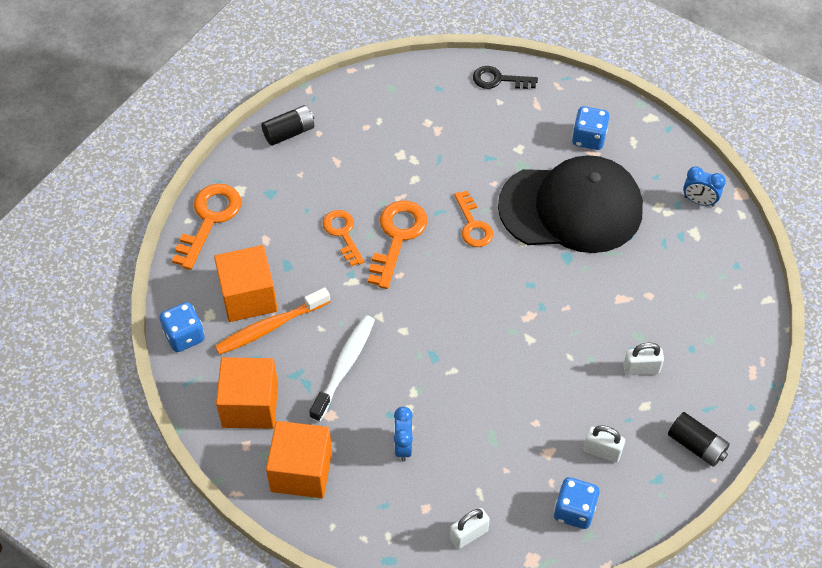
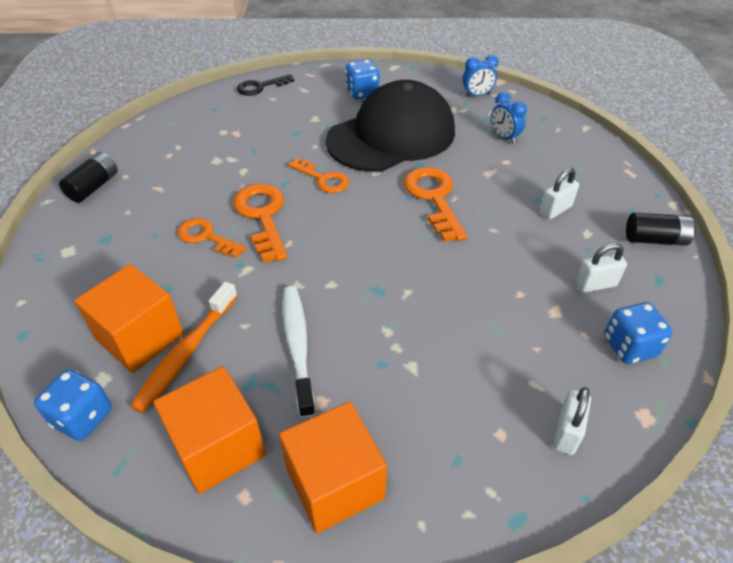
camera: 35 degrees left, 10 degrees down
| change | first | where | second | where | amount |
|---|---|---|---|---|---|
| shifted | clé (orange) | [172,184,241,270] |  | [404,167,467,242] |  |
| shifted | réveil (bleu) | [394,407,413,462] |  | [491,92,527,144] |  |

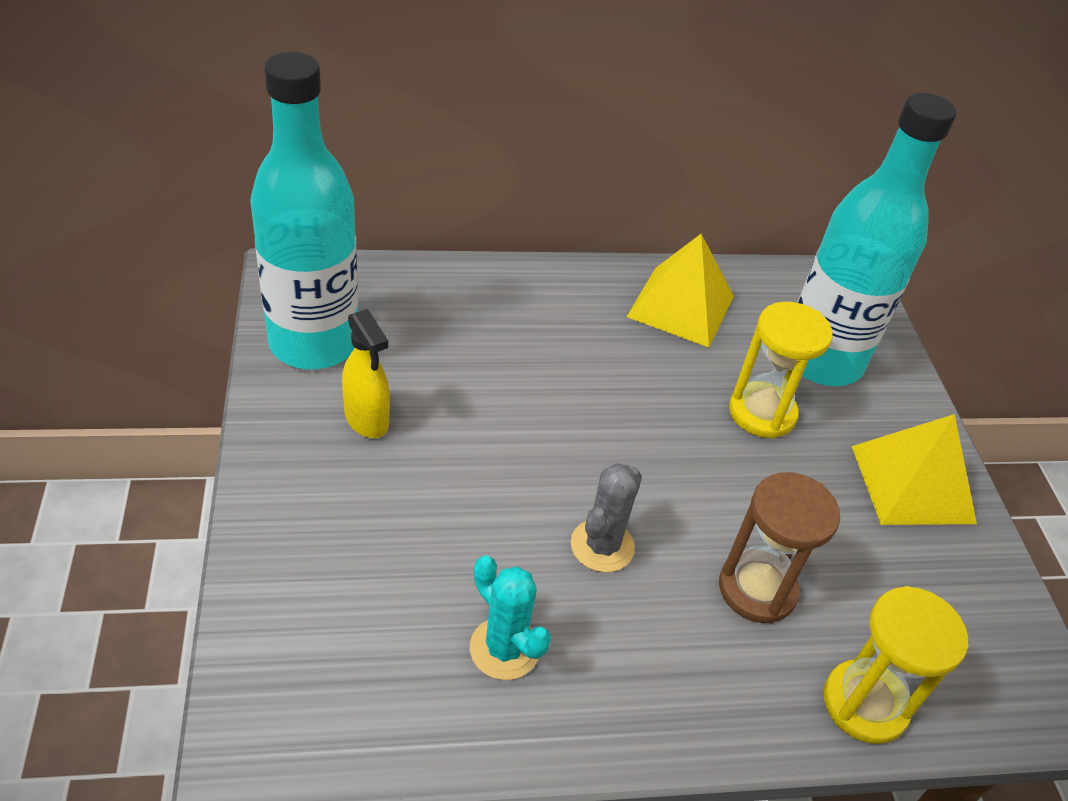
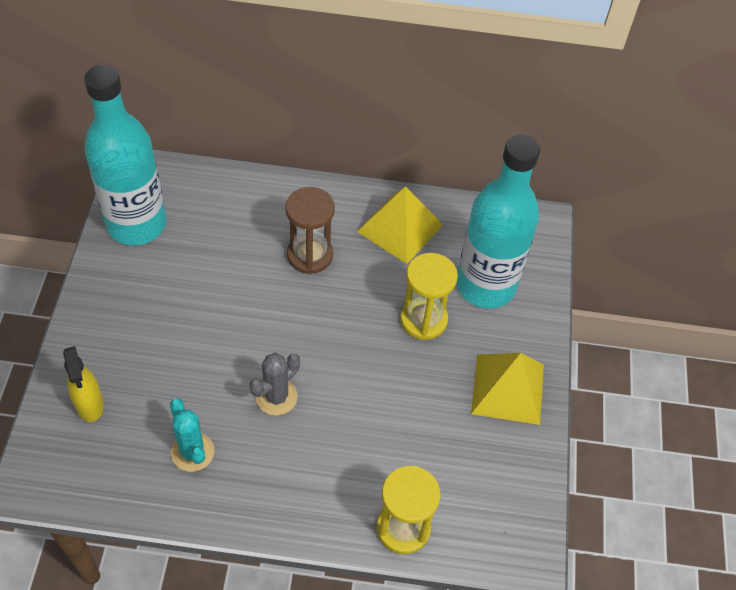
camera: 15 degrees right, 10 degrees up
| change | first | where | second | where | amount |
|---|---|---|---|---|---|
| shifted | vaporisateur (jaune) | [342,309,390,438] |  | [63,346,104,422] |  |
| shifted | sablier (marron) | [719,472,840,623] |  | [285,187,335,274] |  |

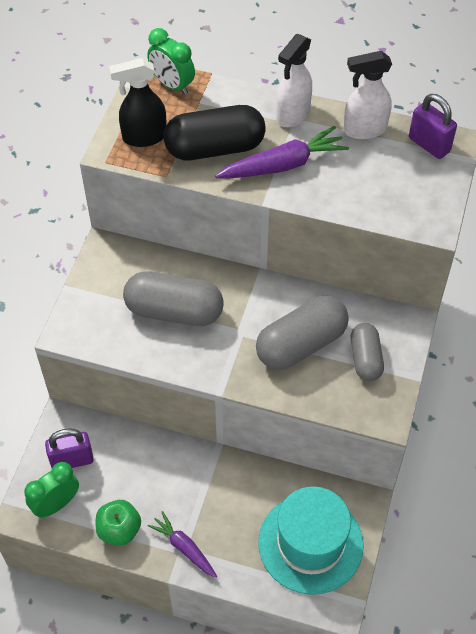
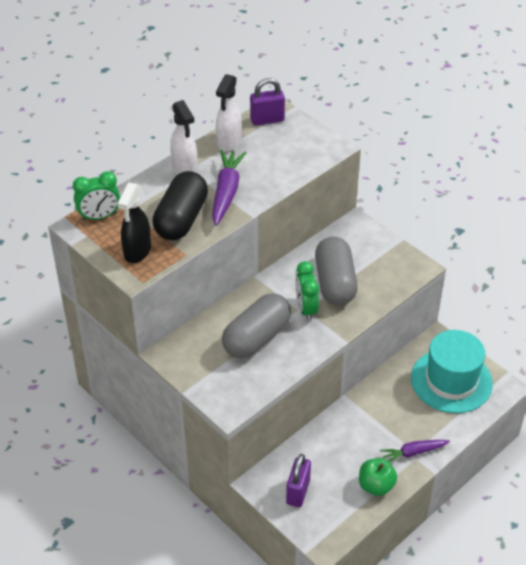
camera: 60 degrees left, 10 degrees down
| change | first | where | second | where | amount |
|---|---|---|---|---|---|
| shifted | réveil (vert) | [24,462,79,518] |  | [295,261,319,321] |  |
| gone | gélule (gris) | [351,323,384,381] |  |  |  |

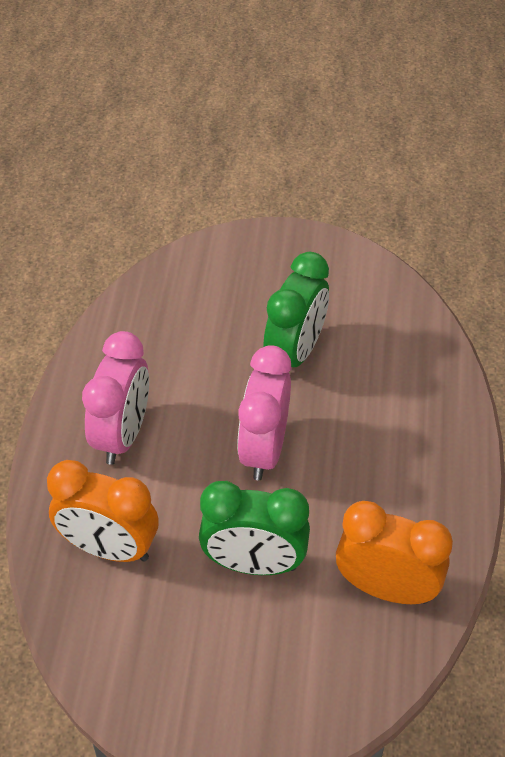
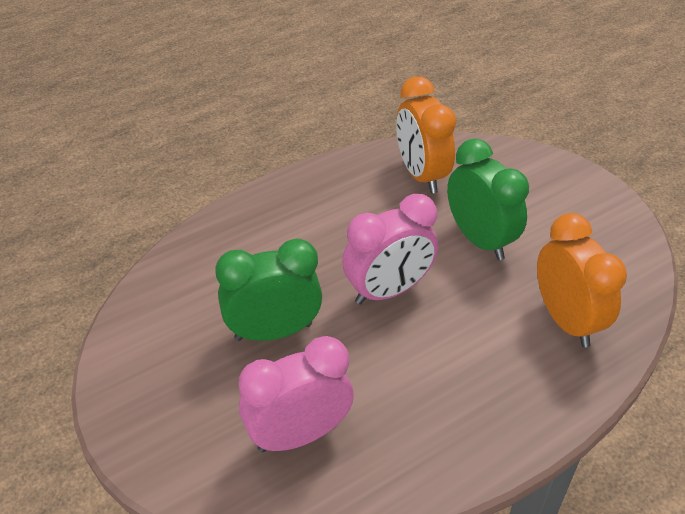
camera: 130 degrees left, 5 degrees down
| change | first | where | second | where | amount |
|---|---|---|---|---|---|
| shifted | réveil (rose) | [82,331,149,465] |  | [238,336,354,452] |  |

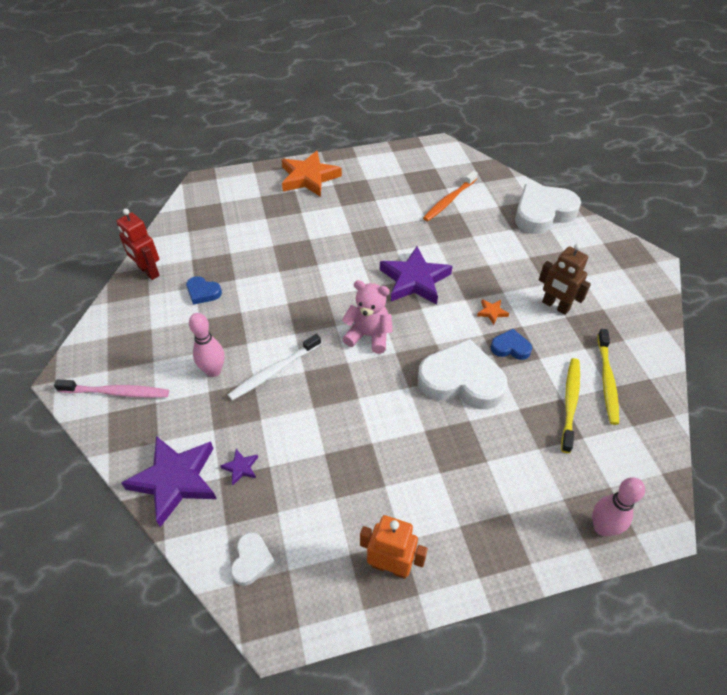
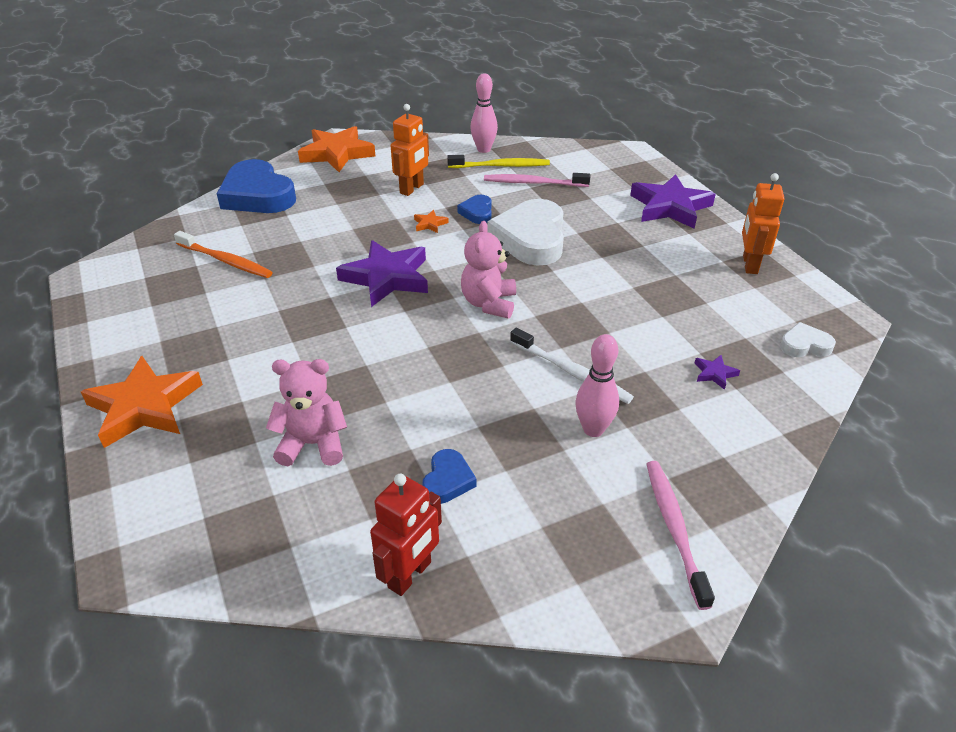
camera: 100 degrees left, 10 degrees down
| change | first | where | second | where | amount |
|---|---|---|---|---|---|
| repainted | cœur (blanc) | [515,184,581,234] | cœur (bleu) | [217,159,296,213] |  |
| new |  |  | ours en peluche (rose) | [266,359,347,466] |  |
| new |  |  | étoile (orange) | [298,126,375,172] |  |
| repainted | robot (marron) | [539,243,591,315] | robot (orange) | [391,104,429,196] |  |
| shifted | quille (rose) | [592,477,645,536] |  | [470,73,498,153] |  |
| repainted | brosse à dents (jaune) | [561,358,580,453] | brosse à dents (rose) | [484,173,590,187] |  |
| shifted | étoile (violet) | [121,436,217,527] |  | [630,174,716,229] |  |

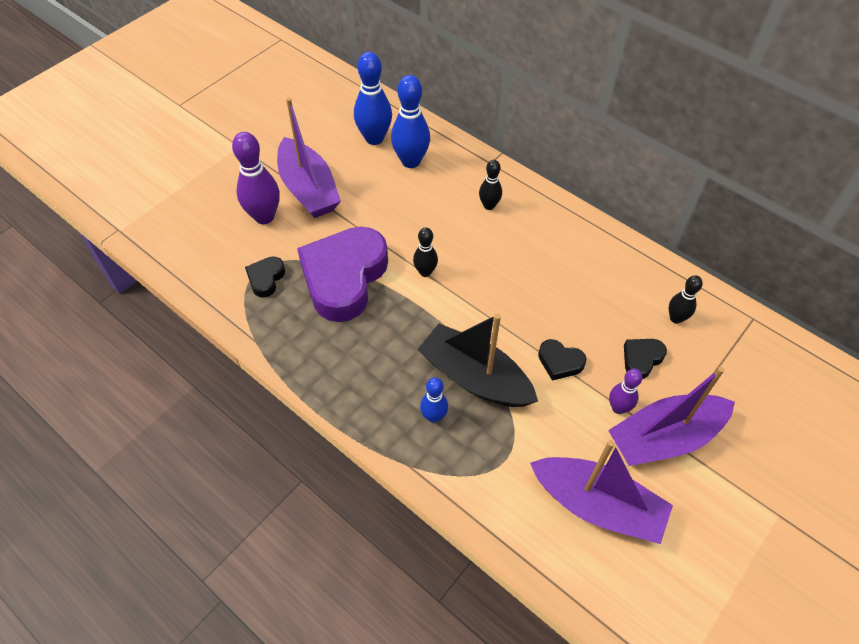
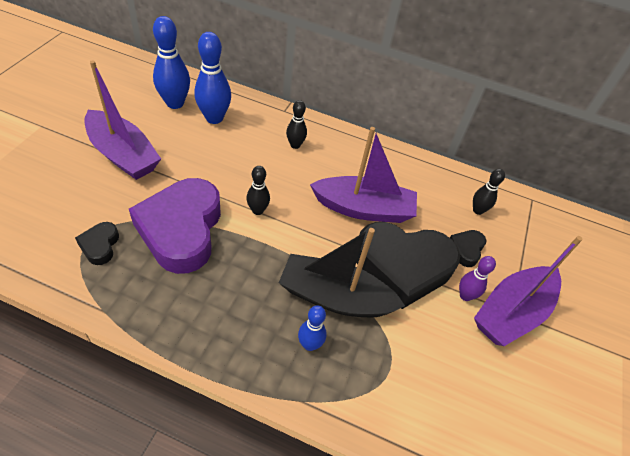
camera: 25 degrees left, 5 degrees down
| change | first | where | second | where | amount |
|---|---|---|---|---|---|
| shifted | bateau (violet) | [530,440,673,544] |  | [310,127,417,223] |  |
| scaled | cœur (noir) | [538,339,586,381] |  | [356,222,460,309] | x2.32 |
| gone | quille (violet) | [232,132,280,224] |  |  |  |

* * *

Starting at the first line of the material, output exactly the lines up to and including the one with "shifted | clé". Do not include the pictures.

■ Your response
camera: 35 degrees left, 10 degrees down
| change | first | where | second | where | amount |
|---|---|---|---|---|---|
| shifted | clé (orange) | [172,184,241,270] |  | [404,167,467,242] |  |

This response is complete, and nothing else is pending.